Give the lines again, unchanged, starting with the line containing "(407, 357) = (316, 465): purple" and ending with the last line of the data below.

[The data — start]

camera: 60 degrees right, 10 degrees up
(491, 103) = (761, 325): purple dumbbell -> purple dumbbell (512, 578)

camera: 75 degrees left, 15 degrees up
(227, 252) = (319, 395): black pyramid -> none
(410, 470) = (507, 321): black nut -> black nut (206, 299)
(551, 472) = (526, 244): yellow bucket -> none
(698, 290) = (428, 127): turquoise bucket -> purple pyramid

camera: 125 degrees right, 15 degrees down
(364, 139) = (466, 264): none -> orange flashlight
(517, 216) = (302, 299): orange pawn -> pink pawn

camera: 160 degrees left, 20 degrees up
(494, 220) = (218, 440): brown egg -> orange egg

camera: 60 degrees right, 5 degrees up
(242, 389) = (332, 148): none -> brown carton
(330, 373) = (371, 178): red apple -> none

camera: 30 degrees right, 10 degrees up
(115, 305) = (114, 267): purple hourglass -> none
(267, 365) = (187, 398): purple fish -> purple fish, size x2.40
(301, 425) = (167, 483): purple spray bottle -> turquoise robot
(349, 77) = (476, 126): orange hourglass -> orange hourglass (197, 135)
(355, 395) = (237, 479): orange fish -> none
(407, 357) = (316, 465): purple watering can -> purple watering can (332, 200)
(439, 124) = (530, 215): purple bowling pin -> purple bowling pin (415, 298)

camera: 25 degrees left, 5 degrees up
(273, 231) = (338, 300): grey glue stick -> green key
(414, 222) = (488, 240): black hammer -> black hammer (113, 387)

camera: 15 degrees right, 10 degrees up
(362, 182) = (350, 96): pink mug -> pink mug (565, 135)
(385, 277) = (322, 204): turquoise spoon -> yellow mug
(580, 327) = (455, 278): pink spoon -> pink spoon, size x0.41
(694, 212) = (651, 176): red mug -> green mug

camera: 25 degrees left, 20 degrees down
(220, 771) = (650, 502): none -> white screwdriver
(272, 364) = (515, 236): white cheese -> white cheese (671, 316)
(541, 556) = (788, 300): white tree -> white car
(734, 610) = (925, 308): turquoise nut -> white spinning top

[The data — finish]

Exercise solution:
(407, 357) = (316, 465): purple watering can -> purple watering can (332, 200)
(439, 124) = (530, 215): purple bowling pin -> purple bowling pin (415, 298)

camera: 25 degrees left, 5 degrees up
(273, 231) = (338, 300): grey glue stick -> green key
(414, 222) = (488, 240): black hammer -> black hammer (113, 387)

camera: 15 degrees right, 10 degrees up
(362, 182) = (350, 96): pink mug -> pink mug (565, 135)
(385, 277) = (322, 204): turquoise spoon -> yellow mug
(580, 327) = (455, 278): pink spoon -> pink spoon, size x0.41
(694, 212) = (651, 176): red mug -> green mug

camera: 25 degrees left, 20 degrees down
(220, 771) = (650, 502): none -> white screwdriver
(272, 364) = (515, 236): white cheese -> white cheese (671, 316)
(541, 556) = (788, 300): white tree -> white car
(734, 610) = (925, 308): turquoise nut -> white spinning top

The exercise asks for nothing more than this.